TASK DIRECTIONS:
Using the listing below, set down each line from the line containing "red flower pot [452,257,525,352] -> none" through the line containing "brown rolling pin", both ends included, exactly and with nothing added.

DATA SUPPLIED:

:::

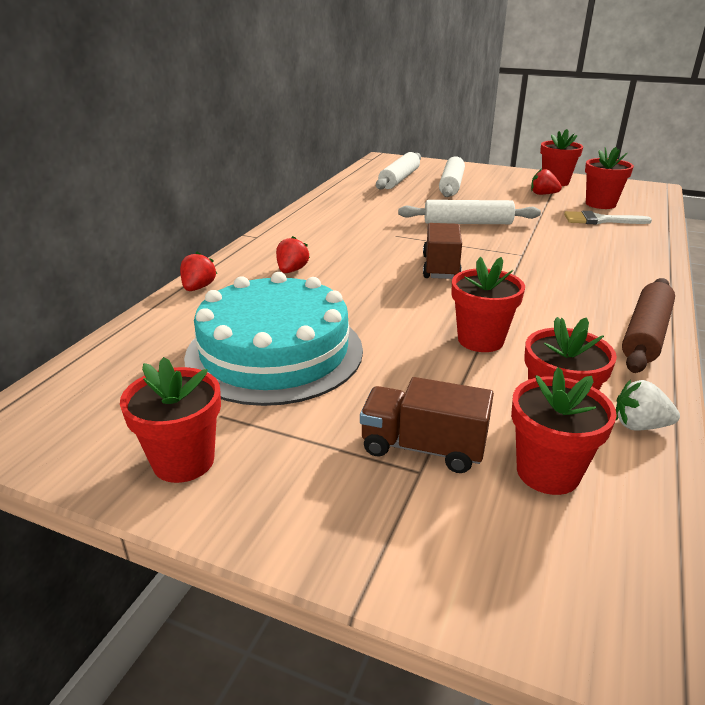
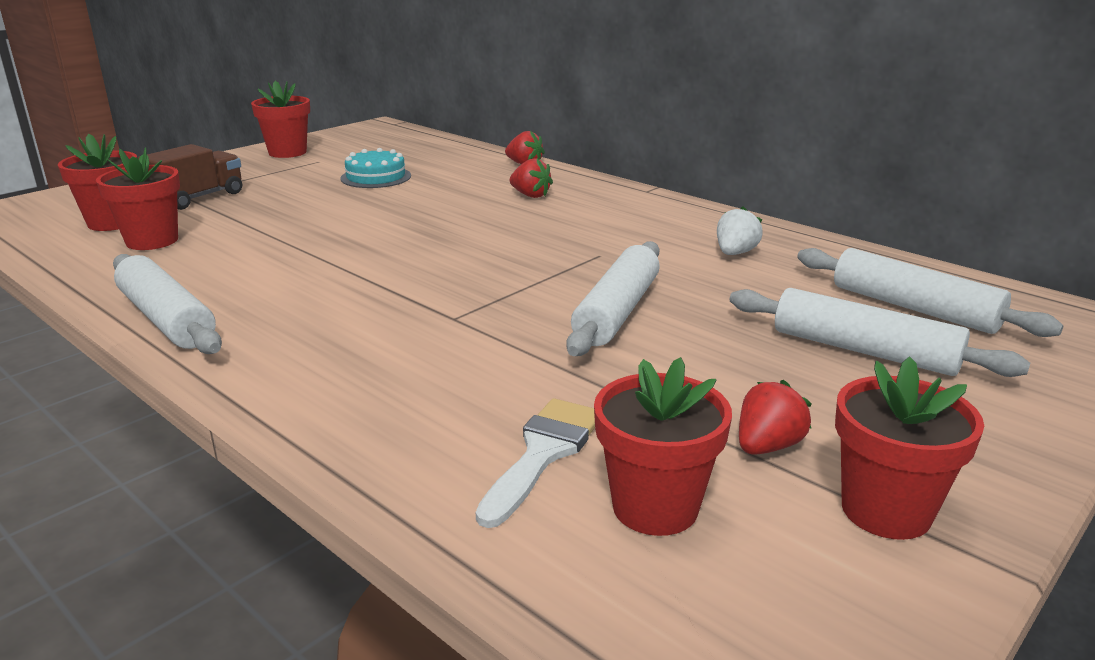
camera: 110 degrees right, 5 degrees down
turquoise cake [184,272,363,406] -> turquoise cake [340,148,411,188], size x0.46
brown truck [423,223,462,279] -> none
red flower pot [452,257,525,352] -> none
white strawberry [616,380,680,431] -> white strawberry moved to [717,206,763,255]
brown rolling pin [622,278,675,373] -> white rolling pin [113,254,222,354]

:::

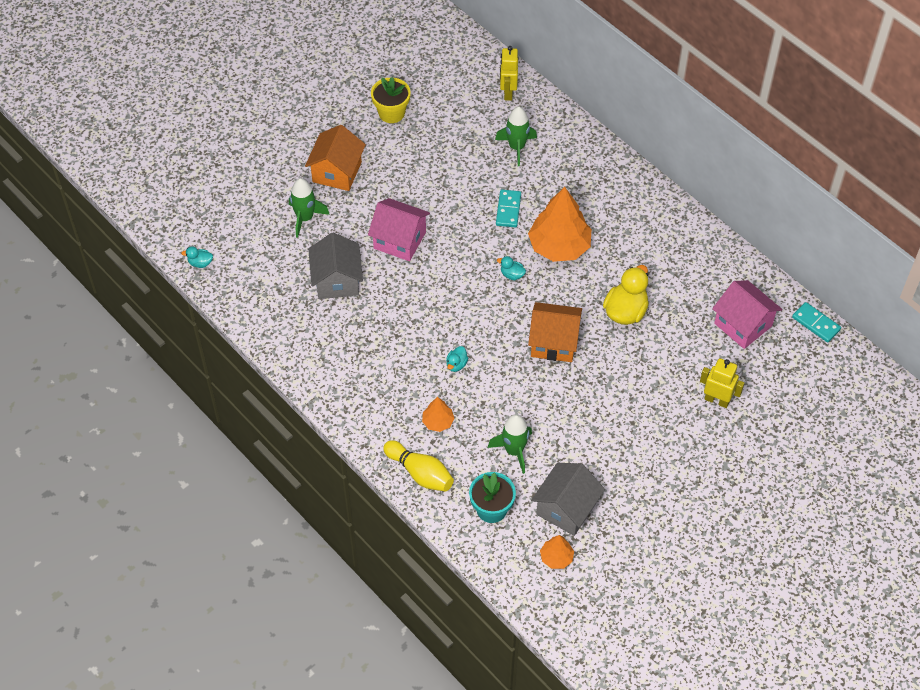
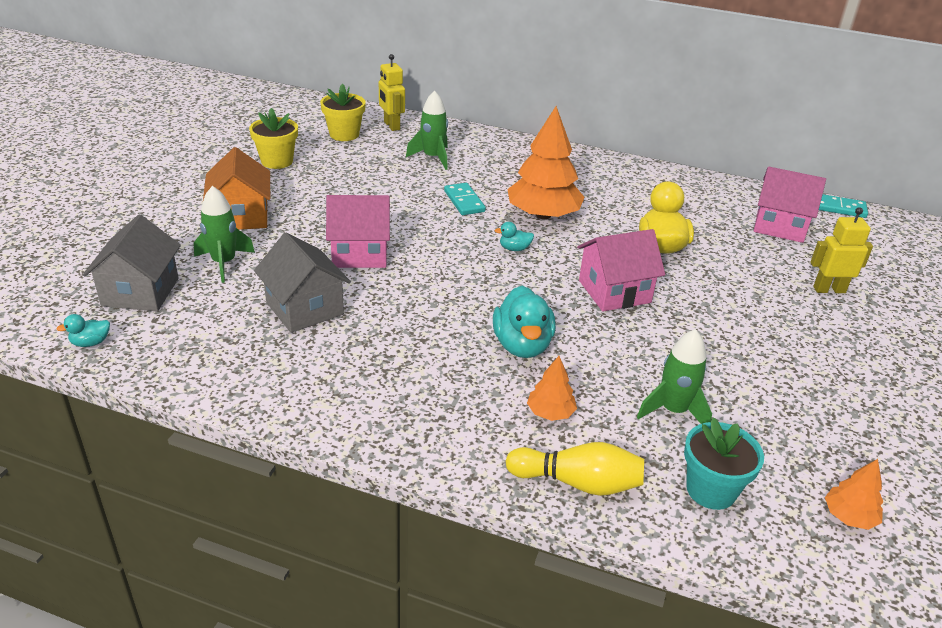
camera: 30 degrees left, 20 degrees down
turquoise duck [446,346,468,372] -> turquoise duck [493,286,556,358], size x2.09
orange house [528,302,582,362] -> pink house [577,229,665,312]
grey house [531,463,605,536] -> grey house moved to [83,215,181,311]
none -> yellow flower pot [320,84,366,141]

:::

RESULT:
red flower pot [452,257,525,352] -> none
white strawberry [616,380,680,431] -> white strawberry moved to [717,206,763,255]
brown rolling pin [622,278,675,373] -> white rolling pin [113,254,222,354]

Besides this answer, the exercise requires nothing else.